» What is expected
Taking the line that contains "orange tape: 1 -> 0" as the start and the last line of the data as the end, repeat exactly every line in that span, but no pictures.

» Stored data
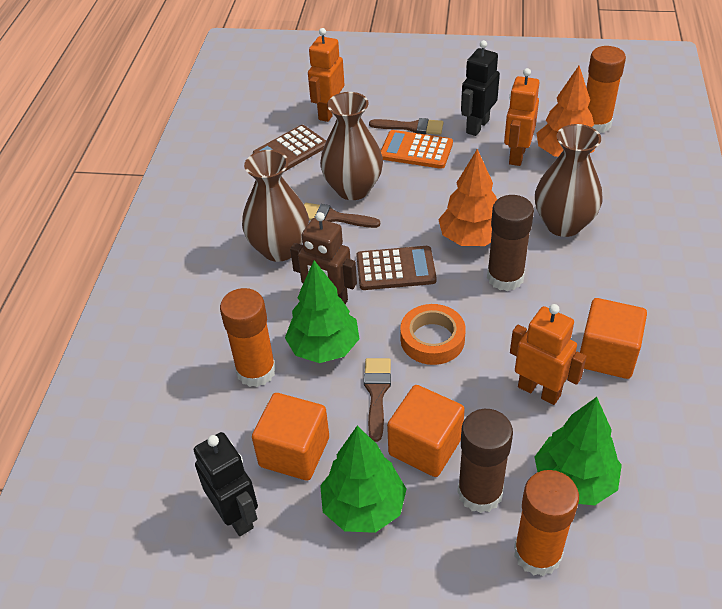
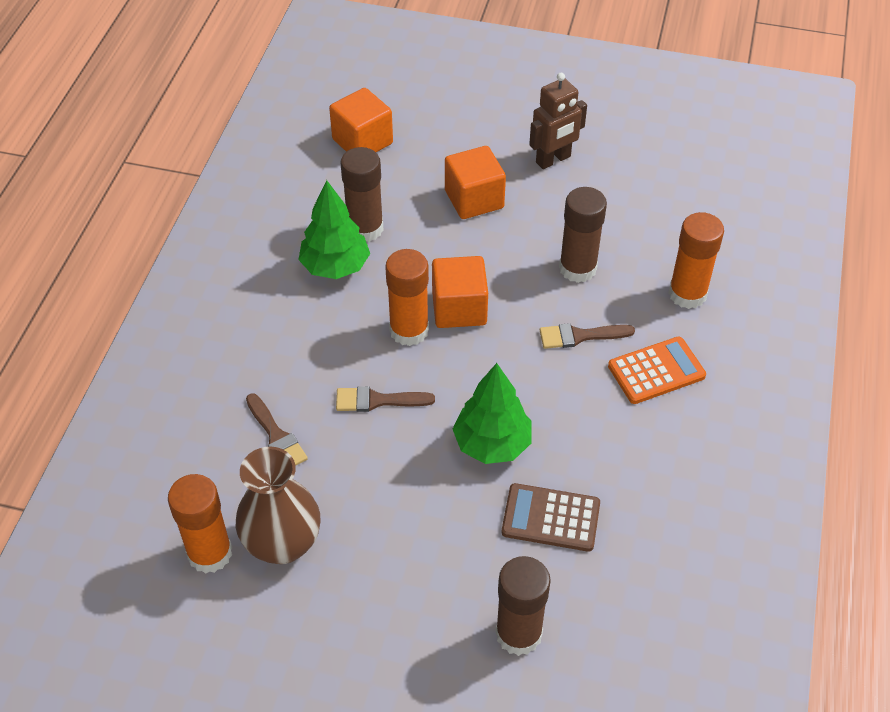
black robot: 2 -> 0
brown calculator: 2 -> 1
brown glue stick: 2 -> 3
brown vase: 3 -> 1
green tree: 3 -> 2
orange robot: 3 -> 0
orange tape: 1 -> 0
orange tree: 2 -> 0

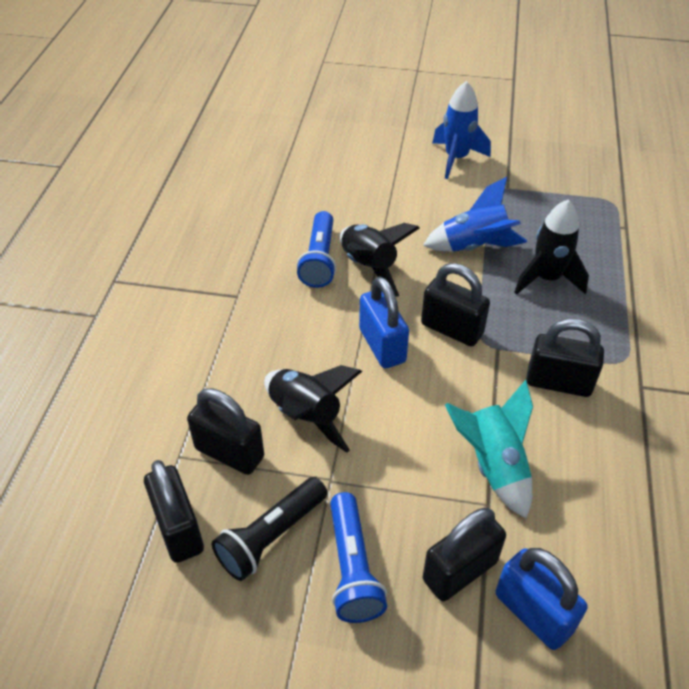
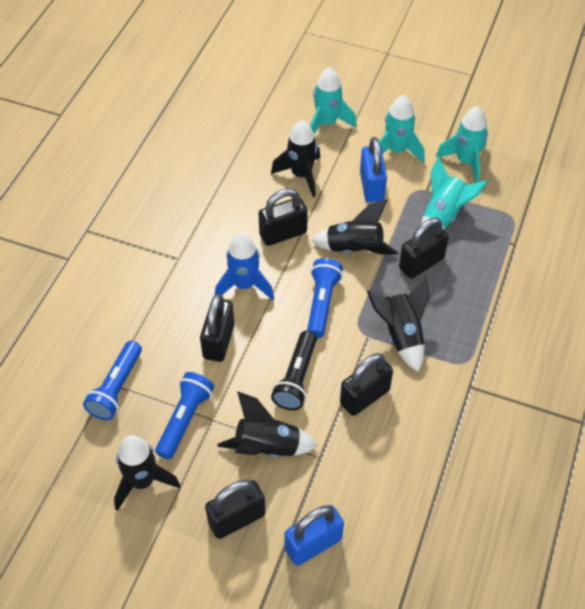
black rocket: 3 -> 5
blue flashlight: 2 -> 3
blue rocket: 2 -> 1
turquoise rocket: 1 -> 4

» Final answer
orange tape: 1 -> 0
orange tree: 2 -> 0

black rocket: 3 -> 5
blue flashlight: 2 -> 3
blue rocket: 2 -> 1
turquoise rocket: 1 -> 4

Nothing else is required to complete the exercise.